[Coordinate-based object records]

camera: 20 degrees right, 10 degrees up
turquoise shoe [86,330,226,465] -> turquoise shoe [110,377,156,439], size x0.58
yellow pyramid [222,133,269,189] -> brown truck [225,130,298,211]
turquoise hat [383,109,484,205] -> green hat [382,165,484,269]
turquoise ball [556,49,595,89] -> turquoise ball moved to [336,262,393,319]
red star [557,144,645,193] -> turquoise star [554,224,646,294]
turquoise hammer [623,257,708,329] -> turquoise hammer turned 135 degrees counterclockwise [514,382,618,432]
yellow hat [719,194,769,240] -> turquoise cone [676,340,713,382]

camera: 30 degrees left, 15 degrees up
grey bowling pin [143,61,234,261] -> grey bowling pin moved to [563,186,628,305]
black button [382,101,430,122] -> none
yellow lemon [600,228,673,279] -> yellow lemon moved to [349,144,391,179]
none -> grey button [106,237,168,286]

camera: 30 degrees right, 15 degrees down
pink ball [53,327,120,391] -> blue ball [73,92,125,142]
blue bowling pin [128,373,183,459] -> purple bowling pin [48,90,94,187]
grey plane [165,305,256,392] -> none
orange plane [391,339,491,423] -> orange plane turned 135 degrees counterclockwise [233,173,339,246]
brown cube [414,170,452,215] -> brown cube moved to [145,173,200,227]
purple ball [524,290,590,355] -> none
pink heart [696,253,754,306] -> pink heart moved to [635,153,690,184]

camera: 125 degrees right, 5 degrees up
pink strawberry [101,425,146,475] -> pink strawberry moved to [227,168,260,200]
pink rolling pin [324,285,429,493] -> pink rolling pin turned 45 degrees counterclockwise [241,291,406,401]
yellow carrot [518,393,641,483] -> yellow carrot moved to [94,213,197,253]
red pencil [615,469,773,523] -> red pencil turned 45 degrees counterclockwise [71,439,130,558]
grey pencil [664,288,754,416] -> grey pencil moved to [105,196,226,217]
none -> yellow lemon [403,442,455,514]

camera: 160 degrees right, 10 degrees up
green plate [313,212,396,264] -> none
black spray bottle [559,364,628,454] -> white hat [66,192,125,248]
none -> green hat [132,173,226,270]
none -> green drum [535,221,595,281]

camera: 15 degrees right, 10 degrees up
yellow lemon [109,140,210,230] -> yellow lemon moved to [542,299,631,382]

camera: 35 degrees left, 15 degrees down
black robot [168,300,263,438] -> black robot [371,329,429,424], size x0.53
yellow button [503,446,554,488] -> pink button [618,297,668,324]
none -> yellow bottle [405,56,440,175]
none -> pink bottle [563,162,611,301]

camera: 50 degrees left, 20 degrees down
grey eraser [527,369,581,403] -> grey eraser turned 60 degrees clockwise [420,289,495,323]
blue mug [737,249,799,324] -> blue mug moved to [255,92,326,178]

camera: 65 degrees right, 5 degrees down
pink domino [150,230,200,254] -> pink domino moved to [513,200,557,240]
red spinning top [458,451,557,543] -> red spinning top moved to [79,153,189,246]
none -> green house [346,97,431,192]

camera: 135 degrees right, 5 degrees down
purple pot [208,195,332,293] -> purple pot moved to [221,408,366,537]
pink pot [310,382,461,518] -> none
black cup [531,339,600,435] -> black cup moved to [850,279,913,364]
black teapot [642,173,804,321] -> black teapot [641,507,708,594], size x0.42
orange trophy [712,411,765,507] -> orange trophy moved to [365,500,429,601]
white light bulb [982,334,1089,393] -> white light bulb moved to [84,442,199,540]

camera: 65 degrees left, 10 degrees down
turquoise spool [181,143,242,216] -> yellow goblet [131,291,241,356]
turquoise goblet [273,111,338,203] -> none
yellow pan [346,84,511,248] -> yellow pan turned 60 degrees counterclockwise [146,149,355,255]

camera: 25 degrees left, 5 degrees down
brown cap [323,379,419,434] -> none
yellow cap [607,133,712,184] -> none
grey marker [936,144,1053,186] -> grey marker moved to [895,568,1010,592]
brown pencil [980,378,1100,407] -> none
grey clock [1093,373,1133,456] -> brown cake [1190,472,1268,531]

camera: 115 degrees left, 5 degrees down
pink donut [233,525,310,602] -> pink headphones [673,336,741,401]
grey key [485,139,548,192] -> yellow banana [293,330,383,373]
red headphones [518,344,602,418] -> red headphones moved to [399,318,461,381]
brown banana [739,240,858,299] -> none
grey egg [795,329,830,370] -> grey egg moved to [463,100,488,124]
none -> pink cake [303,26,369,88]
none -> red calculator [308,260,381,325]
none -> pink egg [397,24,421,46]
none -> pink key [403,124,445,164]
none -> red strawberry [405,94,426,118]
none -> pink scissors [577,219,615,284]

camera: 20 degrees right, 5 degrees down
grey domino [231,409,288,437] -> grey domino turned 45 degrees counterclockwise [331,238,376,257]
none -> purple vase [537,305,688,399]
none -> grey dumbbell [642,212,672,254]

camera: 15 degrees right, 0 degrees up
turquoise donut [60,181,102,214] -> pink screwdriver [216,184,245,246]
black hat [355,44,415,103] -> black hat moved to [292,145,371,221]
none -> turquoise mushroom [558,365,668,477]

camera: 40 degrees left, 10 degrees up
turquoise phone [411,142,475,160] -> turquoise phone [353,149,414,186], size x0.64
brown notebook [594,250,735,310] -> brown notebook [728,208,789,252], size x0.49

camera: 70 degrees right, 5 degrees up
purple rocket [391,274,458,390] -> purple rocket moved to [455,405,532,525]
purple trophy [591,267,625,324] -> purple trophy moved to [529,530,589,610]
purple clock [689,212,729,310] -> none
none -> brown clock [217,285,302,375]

# Task objective:
Filter the records for lines containing the word "size" and copy each one.

# Task solution:
turquoise shoe [86,330,226,465] -> turquoise shoe [110,377,156,439], size x0.58
black robot [168,300,263,438] -> black robot [371,329,429,424], size x0.53
black teapot [642,173,804,321] -> black teapot [641,507,708,594], size x0.42
turquoise phone [411,142,475,160] -> turquoise phone [353,149,414,186], size x0.64
brown notebook [594,250,735,310] -> brown notebook [728,208,789,252], size x0.49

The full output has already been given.